Aim of the task:
Set out exactly, and with nothing added, the line containing "(131, 333) = (122, 220): yellow" and every line after it through the final line of the data.

Recorded data:
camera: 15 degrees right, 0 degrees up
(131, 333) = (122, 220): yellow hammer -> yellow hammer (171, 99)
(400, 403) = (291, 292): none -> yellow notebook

Task output:
(131, 333) = (122, 220): yellow hammer -> yellow hammer (171, 99)
(400, 403) = (291, 292): none -> yellow notebook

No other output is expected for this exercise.